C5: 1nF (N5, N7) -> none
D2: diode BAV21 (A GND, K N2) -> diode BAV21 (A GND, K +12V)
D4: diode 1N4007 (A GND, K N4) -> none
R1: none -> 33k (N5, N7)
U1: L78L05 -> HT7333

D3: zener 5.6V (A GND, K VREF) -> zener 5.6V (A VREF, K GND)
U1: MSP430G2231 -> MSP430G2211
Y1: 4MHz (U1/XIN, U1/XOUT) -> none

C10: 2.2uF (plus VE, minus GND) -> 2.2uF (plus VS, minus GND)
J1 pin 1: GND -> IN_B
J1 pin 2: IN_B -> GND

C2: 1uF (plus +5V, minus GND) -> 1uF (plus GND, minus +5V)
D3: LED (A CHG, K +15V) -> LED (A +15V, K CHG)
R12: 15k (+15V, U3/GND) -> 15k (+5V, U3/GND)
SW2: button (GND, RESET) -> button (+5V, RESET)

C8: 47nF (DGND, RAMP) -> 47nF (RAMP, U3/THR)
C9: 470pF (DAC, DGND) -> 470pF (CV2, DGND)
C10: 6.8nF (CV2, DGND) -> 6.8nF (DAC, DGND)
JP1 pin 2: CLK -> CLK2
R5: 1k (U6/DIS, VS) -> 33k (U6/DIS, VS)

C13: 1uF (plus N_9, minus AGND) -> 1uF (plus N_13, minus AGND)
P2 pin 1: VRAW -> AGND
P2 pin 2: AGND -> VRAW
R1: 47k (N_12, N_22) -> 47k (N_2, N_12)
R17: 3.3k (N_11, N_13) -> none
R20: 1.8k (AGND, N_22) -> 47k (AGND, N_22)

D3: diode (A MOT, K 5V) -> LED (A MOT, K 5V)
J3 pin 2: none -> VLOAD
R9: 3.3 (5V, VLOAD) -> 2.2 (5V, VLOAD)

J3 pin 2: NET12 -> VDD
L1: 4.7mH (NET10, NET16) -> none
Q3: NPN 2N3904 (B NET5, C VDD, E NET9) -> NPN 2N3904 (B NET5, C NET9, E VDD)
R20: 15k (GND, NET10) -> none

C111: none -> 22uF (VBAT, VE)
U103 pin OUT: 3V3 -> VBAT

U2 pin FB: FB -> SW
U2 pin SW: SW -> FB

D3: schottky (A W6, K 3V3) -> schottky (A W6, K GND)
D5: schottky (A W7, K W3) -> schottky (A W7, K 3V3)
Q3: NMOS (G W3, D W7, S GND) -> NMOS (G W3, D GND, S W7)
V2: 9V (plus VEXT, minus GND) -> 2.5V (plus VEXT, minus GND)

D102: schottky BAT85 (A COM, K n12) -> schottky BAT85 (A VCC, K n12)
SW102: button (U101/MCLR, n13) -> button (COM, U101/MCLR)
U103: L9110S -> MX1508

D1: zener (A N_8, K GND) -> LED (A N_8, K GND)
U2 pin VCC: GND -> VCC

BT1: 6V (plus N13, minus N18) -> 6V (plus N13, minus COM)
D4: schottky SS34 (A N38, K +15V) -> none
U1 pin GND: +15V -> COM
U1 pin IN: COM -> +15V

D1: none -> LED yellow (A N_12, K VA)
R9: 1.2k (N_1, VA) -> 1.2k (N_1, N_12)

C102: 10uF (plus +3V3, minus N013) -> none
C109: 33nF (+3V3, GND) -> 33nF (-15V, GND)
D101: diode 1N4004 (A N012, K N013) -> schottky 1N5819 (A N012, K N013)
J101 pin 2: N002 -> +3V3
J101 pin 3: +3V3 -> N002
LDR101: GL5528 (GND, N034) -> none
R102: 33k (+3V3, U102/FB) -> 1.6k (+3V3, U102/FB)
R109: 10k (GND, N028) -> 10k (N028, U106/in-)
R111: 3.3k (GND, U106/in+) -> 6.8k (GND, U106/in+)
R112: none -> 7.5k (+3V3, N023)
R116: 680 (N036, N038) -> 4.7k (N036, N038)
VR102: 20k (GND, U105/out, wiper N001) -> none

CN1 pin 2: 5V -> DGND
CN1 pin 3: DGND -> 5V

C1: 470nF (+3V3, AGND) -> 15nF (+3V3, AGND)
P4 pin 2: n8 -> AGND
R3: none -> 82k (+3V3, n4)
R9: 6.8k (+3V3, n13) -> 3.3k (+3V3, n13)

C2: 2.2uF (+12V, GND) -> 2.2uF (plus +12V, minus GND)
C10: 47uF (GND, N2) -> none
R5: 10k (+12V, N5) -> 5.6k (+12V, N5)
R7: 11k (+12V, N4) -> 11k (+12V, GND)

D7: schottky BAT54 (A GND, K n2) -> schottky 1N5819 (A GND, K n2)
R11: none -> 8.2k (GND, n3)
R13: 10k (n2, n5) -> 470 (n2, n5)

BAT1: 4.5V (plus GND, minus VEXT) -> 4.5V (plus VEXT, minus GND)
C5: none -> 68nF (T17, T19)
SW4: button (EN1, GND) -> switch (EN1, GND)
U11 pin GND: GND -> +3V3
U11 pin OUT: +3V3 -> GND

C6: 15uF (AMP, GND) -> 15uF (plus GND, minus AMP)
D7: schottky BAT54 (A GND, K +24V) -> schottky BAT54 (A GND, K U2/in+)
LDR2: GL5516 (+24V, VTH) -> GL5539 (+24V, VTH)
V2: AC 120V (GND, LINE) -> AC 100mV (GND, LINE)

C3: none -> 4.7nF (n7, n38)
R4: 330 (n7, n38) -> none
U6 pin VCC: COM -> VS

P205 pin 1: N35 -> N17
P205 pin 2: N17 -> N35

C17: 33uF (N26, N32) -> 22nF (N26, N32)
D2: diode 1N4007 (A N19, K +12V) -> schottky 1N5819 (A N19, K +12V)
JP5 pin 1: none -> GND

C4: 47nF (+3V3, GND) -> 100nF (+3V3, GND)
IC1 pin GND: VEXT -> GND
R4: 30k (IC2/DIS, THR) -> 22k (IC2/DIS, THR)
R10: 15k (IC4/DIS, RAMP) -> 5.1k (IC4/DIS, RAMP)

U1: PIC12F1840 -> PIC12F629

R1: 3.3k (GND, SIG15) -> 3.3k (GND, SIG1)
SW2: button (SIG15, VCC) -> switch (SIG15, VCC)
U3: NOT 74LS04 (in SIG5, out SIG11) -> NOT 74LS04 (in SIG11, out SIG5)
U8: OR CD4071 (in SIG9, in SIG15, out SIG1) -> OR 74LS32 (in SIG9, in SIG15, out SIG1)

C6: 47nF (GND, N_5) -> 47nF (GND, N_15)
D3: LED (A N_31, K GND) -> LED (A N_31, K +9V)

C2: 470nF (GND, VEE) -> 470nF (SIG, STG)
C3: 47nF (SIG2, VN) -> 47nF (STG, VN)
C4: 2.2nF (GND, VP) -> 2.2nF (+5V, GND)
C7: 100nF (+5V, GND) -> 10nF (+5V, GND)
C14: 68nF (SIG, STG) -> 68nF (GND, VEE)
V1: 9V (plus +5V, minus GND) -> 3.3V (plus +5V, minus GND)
◆ ◆ ◆
WHAT YOU HAVE TO DO:
Copy every line of the listing containing the string "AGND".

EXERCISE SOLUTION:
C13: 1uF (plus N_9, minus AGND) -> 1uF (plus N_13, minus AGND)
P2 pin 1: VRAW -> AGND
P2 pin 2: AGND -> VRAW
R20: 1.8k (AGND, N_22) -> 47k (AGND, N_22)
C1: 470nF (+3V3, AGND) -> 15nF (+3V3, AGND)
P4 pin 2: n8 -> AGND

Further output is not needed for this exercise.